(Information given)
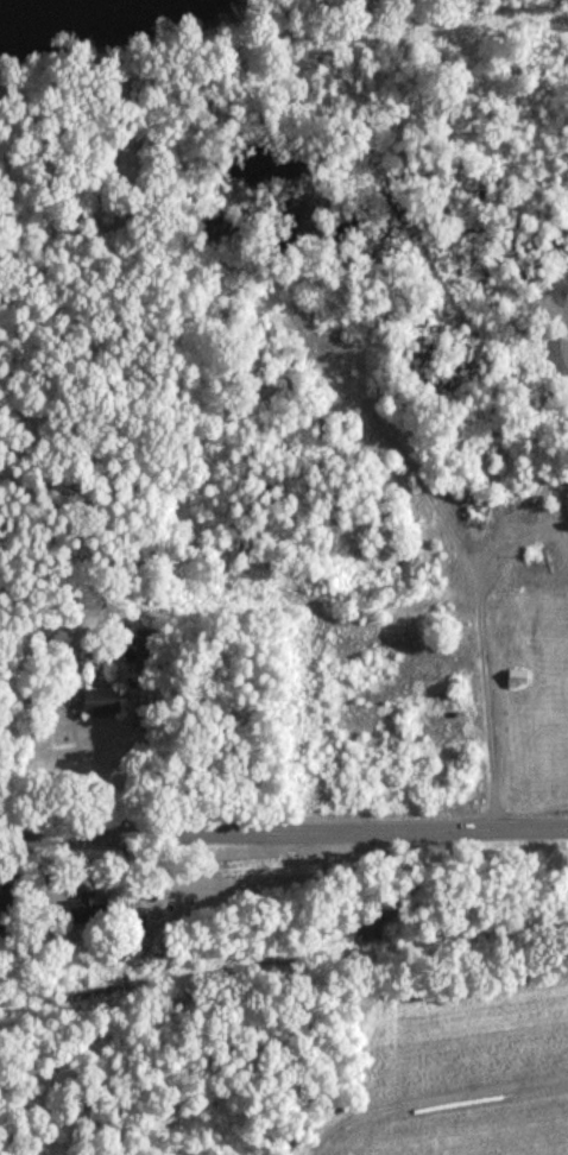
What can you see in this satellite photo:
road: (481, 572)
building: (146, 651)
building: (515, 679)
building: (99, 701)
road: (284, 832)
building: (87, 909)

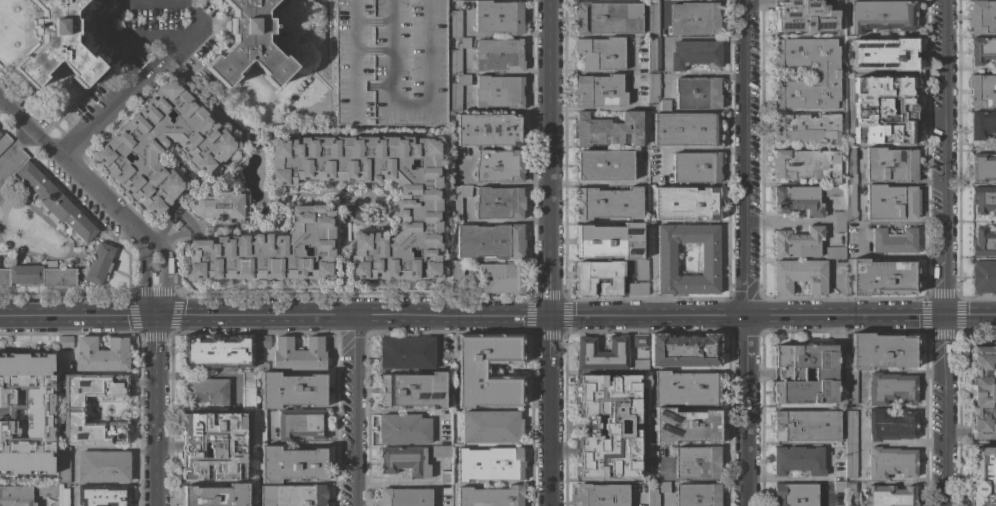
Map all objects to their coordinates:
building: (805, 15)
building: (883, 15)
building: (982, 16)
building: (498, 17)
building: (608, 18)
building: (653, 18)
building: (694, 18)
building: (456, 23)
road: (120, 40)
building: (57, 44)
building: (248, 44)
building: (982, 49)
building: (601, 53)
building: (653, 54)
building: (695, 54)
building: (882, 54)
building: (458, 55)
building: (499, 55)
building: (390, 62)
parking lot: (390, 62)
building: (825, 74)
road: (137, 82)
building: (652, 87)
building: (458, 91)
building: (599, 91)
building: (982, 91)
building: (498, 92)
building: (697, 93)
road: (199, 95)
building: (664, 105)
building: (884, 110)
building: (982, 124)
building: (806, 128)
building: (488, 129)
building: (685, 129)
building: (607, 130)
building: (4, 141)
building: (162, 146)
road: (701, 150)
road: (944, 156)
road: (548, 158)
road: (739, 158)
building: (806, 164)
building: (498, 165)
building: (604, 165)
building: (890, 165)
building: (696, 167)
building: (850, 167)
building: (983, 168)
road: (74, 173)
road: (503, 183)
building: (835, 190)
building: (46, 195)
building: (983, 199)
building: (797, 200)
building: (458, 201)
building: (891, 202)
building: (498, 203)
building: (608, 203)
building: (685, 203)
building: (850, 203)
building: (218, 205)
building: (418, 205)
building: (839, 216)
road: (183, 218)
building: (177, 224)
building: (838, 226)
building: (609, 240)
building: (894, 240)
building: (489, 241)
building: (798, 242)
building: (983, 243)
building: (269, 251)
building: (834, 253)
road: (891, 254)
building: (709, 259)
building: (98, 264)
building: (641, 270)
building: (38, 275)
building: (799, 276)
building: (983, 276)
building: (599, 277)
building: (881, 277)
building: (456, 278)
building: (501, 278)
road: (162, 279)
road: (143, 280)
building: (637, 288)
road: (870, 314)
traffic signals: (945, 314)
road: (646, 316)
road: (501, 317)
traffic signals: (549, 317)
road: (77, 318)
traffic signals: (154, 318)
road: (254, 318)
road: (404, 318)
building: (261, 340)
building: (639, 341)
building: (64, 342)
building: (684, 350)
building: (216, 351)
building: (882, 351)
building: (406, 353)
building: (101, 354)
building: (299, 354)
building: (601, 354)
building: (640, 365)
building: (260, 366)
building: (64, 367)
building: (472, 370)
building: (789, 374)
building: (850, 386)
building: (890, 388)
building: (685, 389)
building: (247, 390)
building: (291, 390)
building: (412, 390)
building: (205, 391)
building: (983, 392)
building: (73, 404)
road: (861, 406)
road: (945, 410)
road: (154, 411)
road: (549, 411)
road: (744, 411)
road: (354, 412)
building: (27, 414)
building: (300, 424)
building: (806, 425)
building: (890, 425)
building: (490, 426)
building: (608, 426)
building: (685, 426)
building: (260, 427)
building: (851, 427)
building: (403, 428)
road: (299, 443)
building: (213, 445)
road: (108, 449)
building: (441, 451)
building: (653, 453)
building: (798, 460)
building: (851, 460)
building: (404, 461)
building: (697, 462)
building: (890, 462)
building: (489, 463)
building: (63, 464)
building: (291, 464)
building: (103, 466)
building: (982, 476)
building: (445, 477)
road: (689, 479)
road: (782, 479)
road: (73, 483)
road: (404, 485)
building: (664, 486)
building: (838, 487)
building: (850, 488)
building: (53, 492)
building: (601, 494)
building: (697, 494)
building: (794, 494)
building: (102, 495)
building: (215, 495)
building: (292, 495)
building: (15, 496)
building: (490, 496)
building: (888, 496)
building: (404, 497)
building: (653, 497)
building: (848, 505)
(End Information given)
■ What you will do ■
Retype all the data exactly; skip the pictures.

■ Expected output ■
What can you see in this satellite photo:
road: (481, 572)
building: (146, 651)
building: (515, 679)
building: (99, 701)
road: (284, 832)
building: (87, 909)

Map all objects to their coordinates:
building: (805, 15)
building: (883, 15)
building: (982, 16)
building: (498, 17)
building: (608, 18)
building: (653, 18)
building: (694, 18)
building: (456, 23)
road: (120, 40)
building: (57, 44)
building: (248, 44)
building: (982, 49)
building: (601, 53)
building: (653, 54)
building: (695, 54)
building: (882, 54)
building: (458, 55)
building: (499, 55)
building: (390, 62)
parking lot: (390, 62)
building: (825, 74)
road: (137, 82)
building: (652, 87)
building: (458, 91)
building: (599, 91)
building: (982, 91)
building: (498, 92)
building: (697, 93)
road: (199, 95)
building: (664, 105)
building: (884, 110)
building: (982, 124)
building: (806, 128)
building: (488, 129)
building: (685, 129)
building: (607, 130)
building: (4, 141)
building: (162, 146)
road: (701, 150)
road: (944, 156)
road: (548, 158)
road: (739, 158)
building: (806, 164)
building: (498, 165)
building: (604, 165)
building: (890, 165)
building: (696, 167)
building: (850, 167)
building: (983, 168)
road: (74, 173)
road: (503, 183)
building: (835, 190)
building: (46, 195)
building: (983, 199)
building: (797, 200)
building: (458, 201)
building: (891, 202)
building: (498, 203)
building: (608, 203)
building: (685, 203)
building: (850, 203)
building: (218, 205)
building: (418, 205)
building: (839, 216)
road: (183, 218)
building: (177, 224)
building: (838, 226)
building: (609, 240)
building: (894, 240)
building: (489, 241)
building: (798, 242)
building: (983, 243)
building: (269, 251)
building: (834, 253)
road: (891, 254)
building: (709, 259)
building: (98, 264)
building: (641, 270)
building: (38, 275)
building: (799, 276)
building: (983, 276)
building: (599, 277)
building: (881, 277)
building: (456, 278)
building: (501, 278)
road: (162, 279)
road: (143, 280)
building: (637, 288)
road: (870, 314)
traffic signals: (945, 314)
road: (646, 316)
road: (501, 317)
traffic signals: (549, 317)
road: (77, 318)
traffic signals: (154, 318)
road: (254, 318)
road: (404, 318)
building: (261, 340)
building: (639, 341)
building: (64, 342)
building: (684, 350)
building: (216, 351)
building: (882, 351)
building: (406, 353)
building: (101, 354)
building: (299, 354)
building: (601, 354)
building: (640, 365)
building: (260, 366)
building: (64, 367)
building: (472, 370)
building: (789, 374)
building: (850, 386)
building: (890, 388)
building: (685, 389)
building: (247, 390)
building: (291, 390)
building: (412, 390)
building: (205, 391)
building: (983, 392)
building: (73, 404)
road: (861, 406)
road: (945, 410)
road: (154, 411)
road: (549, 411)
road: (744, 411)
road: (354, 412)
building: (27, 414)
building: (300, 424)
building: (806, 425)
building: (890, 425)
building: (490, 426)
building: (608, 426)
building: (685, 426)
building: (260, 427)
building: (851, 427)
building: (403, 428)
road: (299, 443)
building: (213, 445)
road: (108, 449)
building: (441, 451)
building: (653, 453)
building: (798, 460)
building: (851, 460)
building: (404, 461)
building: (697, 462)
building: (890, 462)
building: (489, 463)
building: (63, 464)
building: (291, 464)
building: (103, 466)
building: (982, 476)
building: (445, 477)
road: (689, 479)
road: (782, 479)
road: (73, 483)
road: (404, 485)
building: (664, 486)
building: (838, 487)
building: (850, 488)
building: (53, 492)
building: (601, 494)
building: (697, 494)
building: (794, 494)
building: (102, 495)
building: (215, 495)
building: (292, 495)
building: (15, 496)
building: (490, 496)
building: (888, 496)
building: (404, 497)
building: (653, 497)
building: (848, 505)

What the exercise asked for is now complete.